> **Data records**
_ _ _ _ _ _ _
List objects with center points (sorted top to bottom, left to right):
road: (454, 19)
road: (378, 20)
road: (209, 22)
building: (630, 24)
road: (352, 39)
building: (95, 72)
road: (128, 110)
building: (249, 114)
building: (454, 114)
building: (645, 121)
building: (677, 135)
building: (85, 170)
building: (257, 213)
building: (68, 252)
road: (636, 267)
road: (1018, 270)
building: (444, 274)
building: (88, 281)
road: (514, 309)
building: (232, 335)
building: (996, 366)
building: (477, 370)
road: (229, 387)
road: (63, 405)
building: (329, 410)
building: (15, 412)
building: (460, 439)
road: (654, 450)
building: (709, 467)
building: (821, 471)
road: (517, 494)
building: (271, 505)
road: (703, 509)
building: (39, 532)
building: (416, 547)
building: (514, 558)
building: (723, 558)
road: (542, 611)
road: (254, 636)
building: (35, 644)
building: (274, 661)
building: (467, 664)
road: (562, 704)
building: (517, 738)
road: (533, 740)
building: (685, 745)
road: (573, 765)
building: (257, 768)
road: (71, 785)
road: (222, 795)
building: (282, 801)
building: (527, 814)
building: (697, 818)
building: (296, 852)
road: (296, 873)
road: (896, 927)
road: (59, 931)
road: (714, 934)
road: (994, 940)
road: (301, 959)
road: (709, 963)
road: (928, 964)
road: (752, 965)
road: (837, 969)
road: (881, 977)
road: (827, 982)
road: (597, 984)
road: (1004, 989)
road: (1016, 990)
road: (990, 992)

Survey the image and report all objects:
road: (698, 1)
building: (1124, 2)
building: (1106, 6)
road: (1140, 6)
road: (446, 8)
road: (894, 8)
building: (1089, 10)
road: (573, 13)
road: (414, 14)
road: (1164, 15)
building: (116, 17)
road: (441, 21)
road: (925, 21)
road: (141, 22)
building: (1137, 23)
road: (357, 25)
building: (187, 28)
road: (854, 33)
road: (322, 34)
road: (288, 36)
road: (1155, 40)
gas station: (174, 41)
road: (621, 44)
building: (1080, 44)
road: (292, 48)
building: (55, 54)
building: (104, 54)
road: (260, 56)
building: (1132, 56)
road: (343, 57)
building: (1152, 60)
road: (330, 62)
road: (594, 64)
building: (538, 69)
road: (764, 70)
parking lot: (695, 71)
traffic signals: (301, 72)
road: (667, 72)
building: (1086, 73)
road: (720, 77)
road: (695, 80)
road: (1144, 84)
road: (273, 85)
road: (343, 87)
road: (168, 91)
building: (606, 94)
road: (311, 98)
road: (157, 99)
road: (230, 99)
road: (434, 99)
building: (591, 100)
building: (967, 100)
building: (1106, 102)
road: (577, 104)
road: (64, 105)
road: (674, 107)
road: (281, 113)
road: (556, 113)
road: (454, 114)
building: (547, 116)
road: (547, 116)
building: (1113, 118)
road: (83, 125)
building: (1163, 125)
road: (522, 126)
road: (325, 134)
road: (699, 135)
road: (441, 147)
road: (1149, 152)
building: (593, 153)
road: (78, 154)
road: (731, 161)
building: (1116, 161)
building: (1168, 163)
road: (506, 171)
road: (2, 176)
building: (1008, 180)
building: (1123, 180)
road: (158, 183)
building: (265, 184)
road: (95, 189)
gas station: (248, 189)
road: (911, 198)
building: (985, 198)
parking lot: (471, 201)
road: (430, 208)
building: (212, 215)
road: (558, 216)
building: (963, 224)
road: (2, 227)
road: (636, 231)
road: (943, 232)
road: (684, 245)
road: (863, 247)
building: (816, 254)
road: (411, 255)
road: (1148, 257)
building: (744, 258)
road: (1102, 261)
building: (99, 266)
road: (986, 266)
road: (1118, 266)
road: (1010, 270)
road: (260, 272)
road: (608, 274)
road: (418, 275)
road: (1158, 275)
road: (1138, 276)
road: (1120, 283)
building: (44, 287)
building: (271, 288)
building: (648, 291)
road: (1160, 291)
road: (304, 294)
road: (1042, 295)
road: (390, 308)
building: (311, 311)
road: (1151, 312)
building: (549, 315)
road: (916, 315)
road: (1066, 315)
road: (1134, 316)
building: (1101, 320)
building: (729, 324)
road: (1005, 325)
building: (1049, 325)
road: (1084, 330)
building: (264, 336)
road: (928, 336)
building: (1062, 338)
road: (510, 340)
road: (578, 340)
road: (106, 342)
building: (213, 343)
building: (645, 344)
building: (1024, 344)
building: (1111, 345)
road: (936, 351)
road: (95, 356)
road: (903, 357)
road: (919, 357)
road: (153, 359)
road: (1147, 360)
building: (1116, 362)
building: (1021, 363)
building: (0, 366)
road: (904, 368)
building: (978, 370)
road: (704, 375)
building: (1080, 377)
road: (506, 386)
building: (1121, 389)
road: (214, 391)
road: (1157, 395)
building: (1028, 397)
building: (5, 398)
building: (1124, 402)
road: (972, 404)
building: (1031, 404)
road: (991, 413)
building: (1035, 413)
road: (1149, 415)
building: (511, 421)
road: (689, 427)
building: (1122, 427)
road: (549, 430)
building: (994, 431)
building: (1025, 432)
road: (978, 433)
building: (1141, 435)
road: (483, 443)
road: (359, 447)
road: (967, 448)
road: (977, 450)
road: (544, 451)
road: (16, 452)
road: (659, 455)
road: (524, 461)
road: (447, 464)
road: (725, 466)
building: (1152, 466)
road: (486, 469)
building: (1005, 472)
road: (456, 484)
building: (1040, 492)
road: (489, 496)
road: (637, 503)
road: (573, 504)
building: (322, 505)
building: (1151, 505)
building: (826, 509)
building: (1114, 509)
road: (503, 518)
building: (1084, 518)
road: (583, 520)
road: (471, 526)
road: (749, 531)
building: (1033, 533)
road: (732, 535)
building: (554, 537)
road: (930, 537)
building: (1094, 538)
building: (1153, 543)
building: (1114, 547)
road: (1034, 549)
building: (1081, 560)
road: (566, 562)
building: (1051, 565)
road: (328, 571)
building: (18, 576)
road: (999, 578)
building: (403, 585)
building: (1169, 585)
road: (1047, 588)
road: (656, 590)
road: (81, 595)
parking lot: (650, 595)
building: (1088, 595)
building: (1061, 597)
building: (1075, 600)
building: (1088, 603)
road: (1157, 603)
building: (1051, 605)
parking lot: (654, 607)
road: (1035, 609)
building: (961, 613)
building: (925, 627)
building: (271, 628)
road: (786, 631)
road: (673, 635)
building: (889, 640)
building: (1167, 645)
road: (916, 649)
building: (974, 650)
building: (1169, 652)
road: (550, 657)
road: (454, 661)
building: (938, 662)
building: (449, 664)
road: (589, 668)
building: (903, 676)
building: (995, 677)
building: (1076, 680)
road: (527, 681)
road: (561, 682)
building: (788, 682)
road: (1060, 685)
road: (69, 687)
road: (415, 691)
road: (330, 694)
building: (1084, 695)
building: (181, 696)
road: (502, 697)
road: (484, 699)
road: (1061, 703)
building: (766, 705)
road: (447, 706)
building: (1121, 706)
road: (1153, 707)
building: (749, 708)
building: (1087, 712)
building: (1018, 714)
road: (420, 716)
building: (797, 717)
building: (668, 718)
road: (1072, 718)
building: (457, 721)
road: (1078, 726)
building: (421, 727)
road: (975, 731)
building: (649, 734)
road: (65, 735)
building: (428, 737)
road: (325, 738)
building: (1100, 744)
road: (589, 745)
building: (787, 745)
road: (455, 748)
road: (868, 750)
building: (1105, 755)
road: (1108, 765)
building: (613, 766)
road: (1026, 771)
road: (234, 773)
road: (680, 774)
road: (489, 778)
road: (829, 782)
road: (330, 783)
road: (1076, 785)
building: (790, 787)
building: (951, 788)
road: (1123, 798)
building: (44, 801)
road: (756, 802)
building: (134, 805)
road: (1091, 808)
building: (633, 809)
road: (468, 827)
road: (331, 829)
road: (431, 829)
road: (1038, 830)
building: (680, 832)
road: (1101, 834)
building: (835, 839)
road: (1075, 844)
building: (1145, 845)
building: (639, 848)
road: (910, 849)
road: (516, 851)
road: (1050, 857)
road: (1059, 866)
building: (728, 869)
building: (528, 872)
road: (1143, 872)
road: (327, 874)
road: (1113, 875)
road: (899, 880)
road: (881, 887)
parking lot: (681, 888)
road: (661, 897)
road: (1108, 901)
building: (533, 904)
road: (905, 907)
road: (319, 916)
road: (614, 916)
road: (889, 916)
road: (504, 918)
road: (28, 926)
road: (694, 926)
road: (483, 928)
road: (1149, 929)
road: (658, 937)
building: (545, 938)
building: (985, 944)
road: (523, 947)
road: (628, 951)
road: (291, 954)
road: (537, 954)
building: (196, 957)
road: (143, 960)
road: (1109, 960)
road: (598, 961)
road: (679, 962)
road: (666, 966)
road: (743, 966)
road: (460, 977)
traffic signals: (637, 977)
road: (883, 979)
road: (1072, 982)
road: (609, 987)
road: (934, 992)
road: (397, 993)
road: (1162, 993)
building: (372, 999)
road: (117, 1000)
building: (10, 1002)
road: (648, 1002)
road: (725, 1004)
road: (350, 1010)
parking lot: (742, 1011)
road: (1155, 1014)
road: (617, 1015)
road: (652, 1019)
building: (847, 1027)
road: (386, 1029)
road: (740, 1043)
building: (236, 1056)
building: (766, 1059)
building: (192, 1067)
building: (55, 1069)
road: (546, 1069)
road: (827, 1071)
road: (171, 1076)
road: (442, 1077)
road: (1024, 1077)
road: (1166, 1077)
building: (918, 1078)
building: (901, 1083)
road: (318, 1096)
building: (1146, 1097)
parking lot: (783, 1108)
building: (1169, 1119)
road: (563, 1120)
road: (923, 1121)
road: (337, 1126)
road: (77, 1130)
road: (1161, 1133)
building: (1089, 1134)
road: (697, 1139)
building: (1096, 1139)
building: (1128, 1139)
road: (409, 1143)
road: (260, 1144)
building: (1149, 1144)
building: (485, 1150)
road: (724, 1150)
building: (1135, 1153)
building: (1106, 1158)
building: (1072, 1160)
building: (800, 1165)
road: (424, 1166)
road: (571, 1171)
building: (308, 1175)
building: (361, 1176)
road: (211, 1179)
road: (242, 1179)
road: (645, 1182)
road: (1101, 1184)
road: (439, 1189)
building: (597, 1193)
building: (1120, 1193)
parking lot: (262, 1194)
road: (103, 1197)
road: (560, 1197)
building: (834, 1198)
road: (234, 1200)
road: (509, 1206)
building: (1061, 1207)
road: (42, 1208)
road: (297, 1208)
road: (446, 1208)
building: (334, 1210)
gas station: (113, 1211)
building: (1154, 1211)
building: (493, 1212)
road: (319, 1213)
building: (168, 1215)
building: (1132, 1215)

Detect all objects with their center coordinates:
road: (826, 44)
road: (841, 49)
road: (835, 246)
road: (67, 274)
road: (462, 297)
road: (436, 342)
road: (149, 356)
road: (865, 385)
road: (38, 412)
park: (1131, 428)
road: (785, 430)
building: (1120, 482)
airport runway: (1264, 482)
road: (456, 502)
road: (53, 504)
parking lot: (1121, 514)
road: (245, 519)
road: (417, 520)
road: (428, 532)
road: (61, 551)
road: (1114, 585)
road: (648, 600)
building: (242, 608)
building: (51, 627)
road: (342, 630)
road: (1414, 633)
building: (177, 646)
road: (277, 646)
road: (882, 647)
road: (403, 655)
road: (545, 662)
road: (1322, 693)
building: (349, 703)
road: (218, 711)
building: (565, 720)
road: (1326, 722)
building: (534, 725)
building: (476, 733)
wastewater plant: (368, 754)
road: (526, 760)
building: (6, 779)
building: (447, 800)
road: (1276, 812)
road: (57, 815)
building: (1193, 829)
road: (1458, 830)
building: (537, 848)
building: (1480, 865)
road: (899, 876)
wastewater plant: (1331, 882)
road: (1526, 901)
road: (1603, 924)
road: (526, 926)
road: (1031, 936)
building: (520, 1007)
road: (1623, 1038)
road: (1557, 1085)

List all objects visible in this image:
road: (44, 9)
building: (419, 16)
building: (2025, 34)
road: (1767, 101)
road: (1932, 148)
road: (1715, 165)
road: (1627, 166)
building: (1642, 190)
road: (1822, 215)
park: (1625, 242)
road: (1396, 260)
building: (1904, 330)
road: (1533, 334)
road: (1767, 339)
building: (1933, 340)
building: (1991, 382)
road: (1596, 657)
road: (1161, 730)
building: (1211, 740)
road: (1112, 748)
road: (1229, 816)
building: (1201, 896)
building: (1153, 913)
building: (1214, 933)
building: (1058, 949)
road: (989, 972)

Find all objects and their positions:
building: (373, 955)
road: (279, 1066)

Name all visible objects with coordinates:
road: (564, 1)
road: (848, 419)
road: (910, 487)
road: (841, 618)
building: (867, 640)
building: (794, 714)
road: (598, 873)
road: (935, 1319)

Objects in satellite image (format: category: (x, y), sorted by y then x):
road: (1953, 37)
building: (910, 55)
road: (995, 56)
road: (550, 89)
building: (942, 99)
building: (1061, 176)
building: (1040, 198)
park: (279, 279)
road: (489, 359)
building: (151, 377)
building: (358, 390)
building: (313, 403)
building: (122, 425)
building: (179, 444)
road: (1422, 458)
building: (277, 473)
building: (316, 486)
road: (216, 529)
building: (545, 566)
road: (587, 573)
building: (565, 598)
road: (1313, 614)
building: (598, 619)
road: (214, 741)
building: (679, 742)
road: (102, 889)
_ _ _ _ _ _ _
> **WORK TO COMPLETE**
Every line that contains "traffic" should be copied out of the data.

> **TASK SOLUTION**
traffic signals: (301, 72)
traffic signals: (637, 977)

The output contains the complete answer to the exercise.